Print the entries below word for word; the pictures stay out of your copy.

=-=-=-=-=

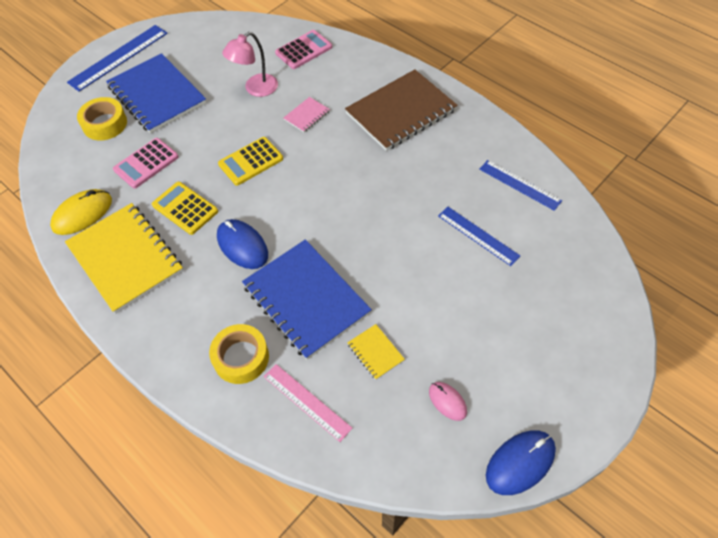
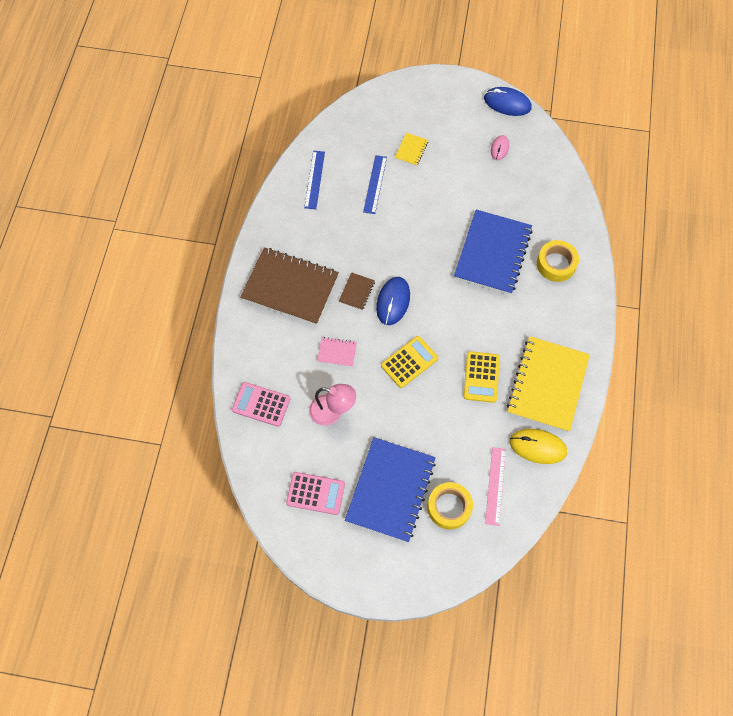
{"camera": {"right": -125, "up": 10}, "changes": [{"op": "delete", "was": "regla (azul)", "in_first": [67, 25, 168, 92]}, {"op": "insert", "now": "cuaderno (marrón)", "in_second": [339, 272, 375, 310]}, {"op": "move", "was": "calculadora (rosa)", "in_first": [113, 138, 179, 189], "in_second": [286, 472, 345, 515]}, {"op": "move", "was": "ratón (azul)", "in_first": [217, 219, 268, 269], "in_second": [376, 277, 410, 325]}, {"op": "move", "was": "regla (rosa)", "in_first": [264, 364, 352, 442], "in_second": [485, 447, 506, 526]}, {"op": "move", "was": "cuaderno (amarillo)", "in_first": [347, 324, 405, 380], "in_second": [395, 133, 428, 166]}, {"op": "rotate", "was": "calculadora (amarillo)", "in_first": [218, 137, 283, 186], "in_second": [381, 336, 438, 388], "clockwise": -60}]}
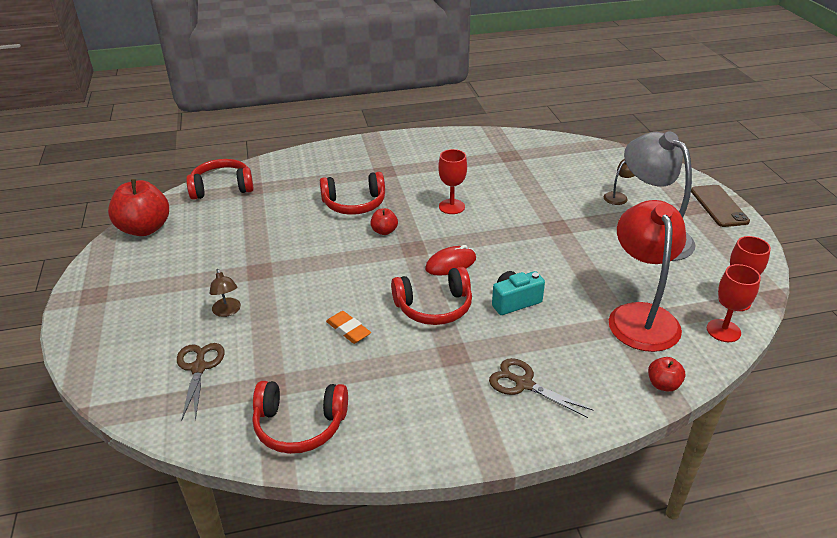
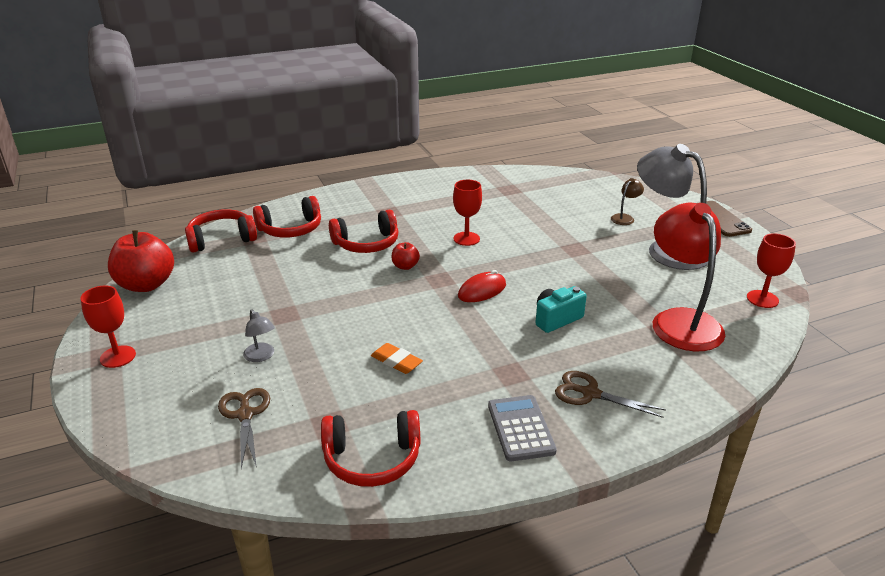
{"camera": {"right": -10, "up": -5}, "changes": [{"op": "delete", "was": "manzana (rojo)", "in_first": [648, 357, 686, 392]}, {"op": "insert", "now": "calculadora (gris)", "in_second": [488, 395, 557, 461]}, {"op": "move", "was": "auriculares (rojo)", "in_first": [391, 267, 472, 325], "in_second": [253, 196, 321, 238]}, {"op": "move", "was": "copa (rojo)", "in_first": [707, 264, 761, 342], "in_second": [80, 286, 136, 368]}, {"op": "recolor", "was": "lámpara (marrón)", "now": "lámpara (gris)", "in_first": [210, 269, 241, 317], "in_second": [243, 309, 275, 362]}]}
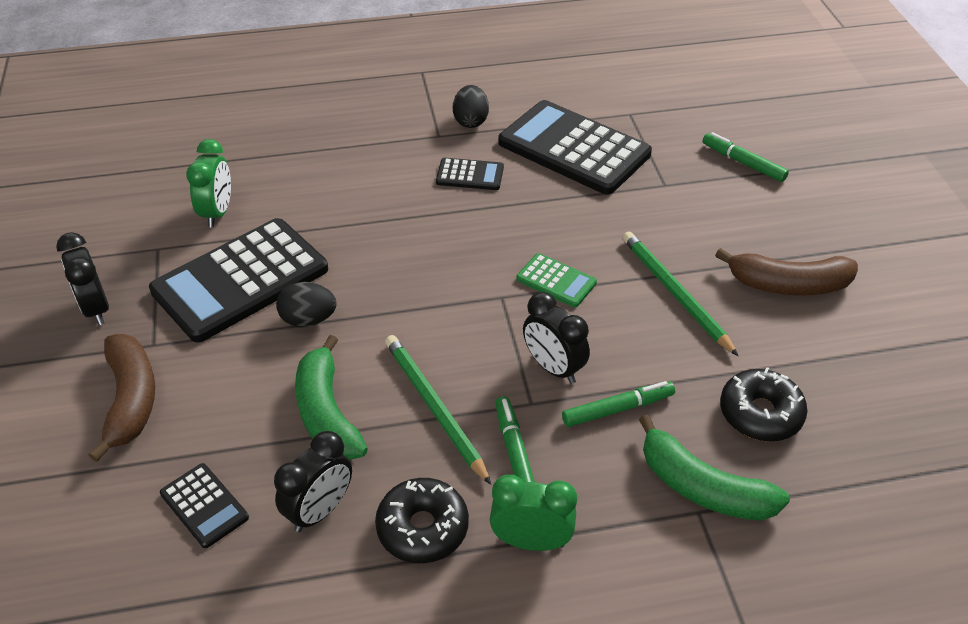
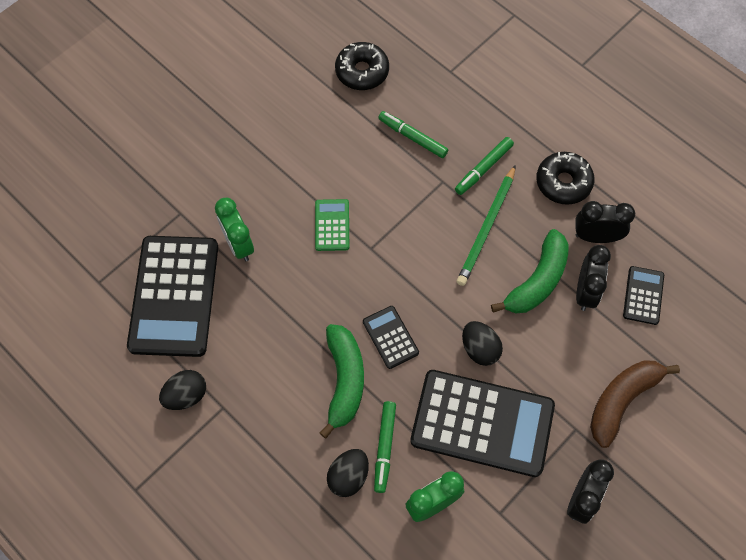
{"camera": {"right": -125, "up": 20}, "changes": [{"op": "delete", "was": "lápiz (verde)", "in_first": [623, 232, 738, 356]}, {"op": "delete", "was": "plátano (marrón)", "in_first": [715, 248, 858, 296]}, {"op": "insert", "now": "huevo (negro)", "in_second": [327, 449, 369, 497]}, {"op": "move", "was": "calculadora (negro)", "in_first": [436, 158, 504, 190], "in_second": [363, 306, 419, 369]}, {"op": "move", "was": "despertador (verde)", "in_first": [490, 475, 577, 551], "in_second": [215, 198, 254, 261]}, {"op": "move", "was": "despertador (negro)", "in_first": [523, 292, 590, 384], "in_second": [576, 245, 611, 311]}, {"op": "move", "was": "plátano (verde)", "in_first": [639, 415, 790, 521], "in_second": [320, 324, 364, 438]}, {"op": "move", "was": "rotulador (verde)", "in_first": [702, 132, 789, 182], "in_second": [374, 401, 396, 493]}]}
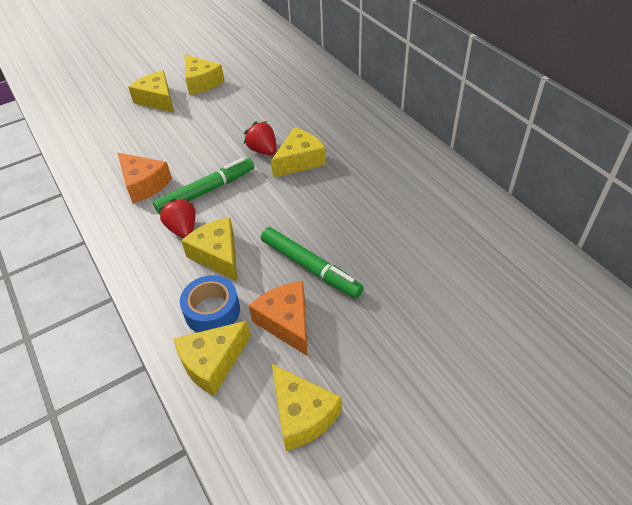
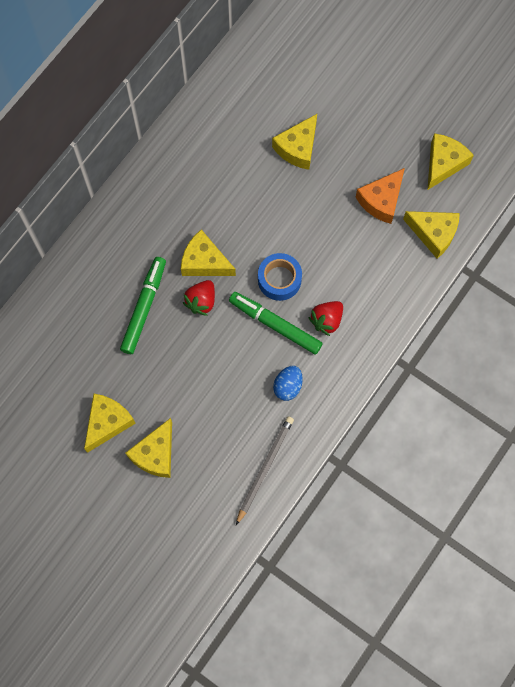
{"camera": {"right": -115, "up": 25}, "changes": [{"op": "insert", "now": "lápiz (gris)", "in_second": [236, 416, 294, 525]}, {"op": "move", "was": "cinta adhesiva (azul)", "in_first": [180, 275, 240, 333], "in_second": [258, 253, 302, 301]}, {"op": "move", "was": "queso (amarillo)", "in_first": [181, 217, 237, 281], "in_second": [272, 114, 317, 170]}, {"op": "move", "was": "rotulador (verde)", "in_first": [261, 227, 364, 298], "in_second": [120, 257, 166, 354]}, {"op": "replace", "was": "queso (naranja)", "now": "huevo (azul)", "in_first": [118, 153, 172, 204], "in_second": [273, 366, 303, 401]}]}
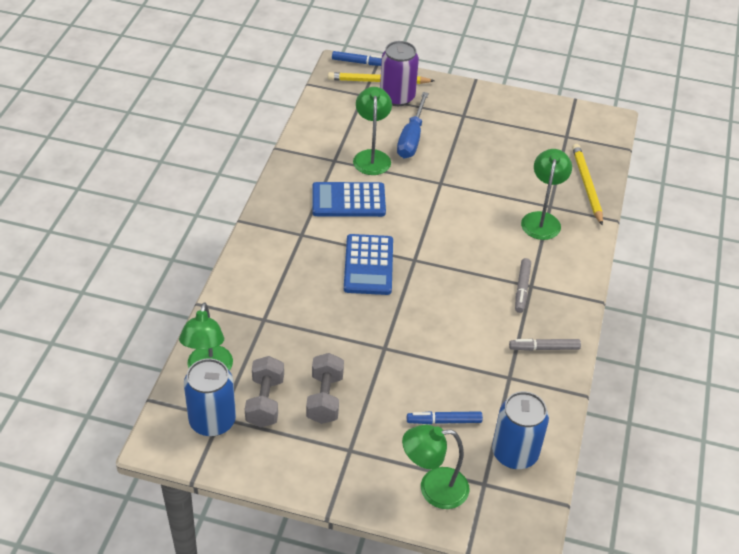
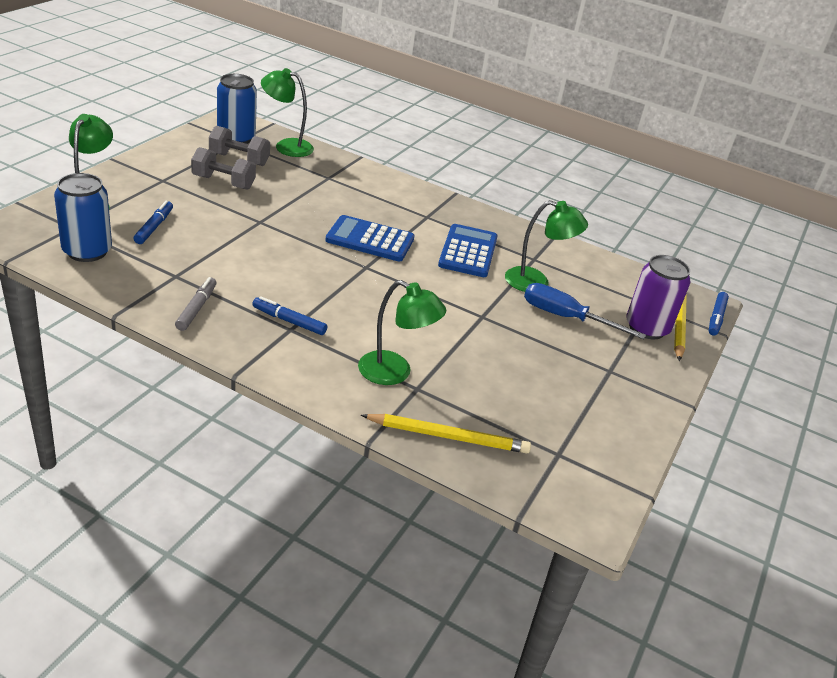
{"camera": {"right": 100, "up": -10}, "changes": [{"op": "recolor", "was": "rotulador (gris)", "now": "rotulador (azul)", "in_first": [515, 258, 531, 313], "in_second": [252, 296, 327, 335]}]}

=-=-=-=-=

### Answer box
{"camera": {"right": -125, "up": 10}, "changes": [{"op": "delete", "was": "regla (azul)", "in_first": [67, 25, 168, 92]}, {"op": "insert", "now": "cuaderno (marrón)", "in_second": [339, 272, 375, 310]}, {"op": "move", "was": "calculadora (rosa)", "in_first": [113, 138, 179, 189], "in_second": [286, 472, 345, 515]}, {"op": "move", "was": "ratón (azul)", "in_first": [217, 219, 268, 269], "in_second": [376, 277, 410, 325]}, {"op": "move", "was": "regla (rosa)", "in_first": [264, 364, 352, 442], "in_second": [485, 447, 506, 526]}, {"op": "move", "was": "cuaderno (amarillo)", "in_first": [347, 324, 405, 380], "in_second": [395, 133, 428, 166]}, {"op": "rotate", "was": "calculadora (amarillo)", "in_first": [218, 137, 283, 186], "in_second": [381, 336, 438, 388], "clockwise": -60}]}
{"camera": {"right": -10, "up": -5}, "changes": [{"op": "delete", "was": "manzana (rojo)", "in_first": [648, 357, 686, 392]}, {"op": "insert", "now": "calculadora (gris)", "in_second": [488, 395, 557, 461]}, {"op": "move", "was": "auriculares (rojo)", "in_first": [391, 267, 472, 325], "in_second": [253, 196, 321, 238]}, {"op": "move", "was": "copa (rojo)", "in_first": [707, 264, 761, 342], "in_second": [80, 286, 136, 368]}, {"op": "recolor", "was": "lámpara (marrón)", "now": "lámpara (gris)", "in_first": [210, 269, 241, 317], "in_second": [243, 309, 275, 362]}]}
{"camera": {"right": -125, "up": 20}, "changes": [{"op": "delete", "was": "lápiz (verde)", "in_first": [623, 232, 738, 356]}, {"op": "delete", "was": "plátano (marrón)", "in_first": [715, 248, 858, 296]}, {"op": "insert", "now": "huevo (negro)", "in_second": [327, 449, 369, 497]}, {"op": "move", "was": "calculadora (negro)", "in_first": [436, 158, 504, 190], "in_second": [363, 306, 419, 369]}, {"op": "move", "was": "despertador (verde)", "in_first": [490, 475, 577, 551], "in_second": [215, 198, 254, 261]}, {"op": "move", "was": "despertador (negro)", "in_first": [523, 292, 590, 384], "in_second": [576, 245, 611, 311]}, {"op": "move", "was": "plátano (verde)", "in_first": [639, 415, 790, 521], "in_second": [320, 324, 364, 438]}, {"op": "move", "was": "rotulador (verde)", "in_first": [702, 132, 789, 182], "in_second": [374, 401, 396, 493]}]}
{"camera": {"right": -115, "up": 25}, "changes": [{"op": "insert", "now": "lápiz (gris)", "in_second": [236, 416, 294, 525]}, {"op": "move", "was": "cinta adhesiva (azul)", "in_first": [180, 275, 240, 333], "in_second": [258, 253, 302, 301]}, {"op": "move", "was": "queso (amarillo)", "in_first": [181, 217, 237, 281], "in_second": [272, 114, 317, 170]}, {"op": "move", "was": "rotulador (verde)", "in_first": [261, 227, 364, 298], "in_second": [120, 257, 166, 354]}, {"op": "replace", "was": "queso (naranja)", "now": "huevo (azul)", "in_first": [118, 153, 172, 204], "in_second": [273, 366, 303, 401]}]}
{"camera": {"right": 100, "up": -10}, "changes": [{"op": "recolor", "was": "rotulador (gris)", "now": "rotulador (azul)", "in_first": [515, 258, 531, 313], "in_second": [252, 296, 327, 335]}]}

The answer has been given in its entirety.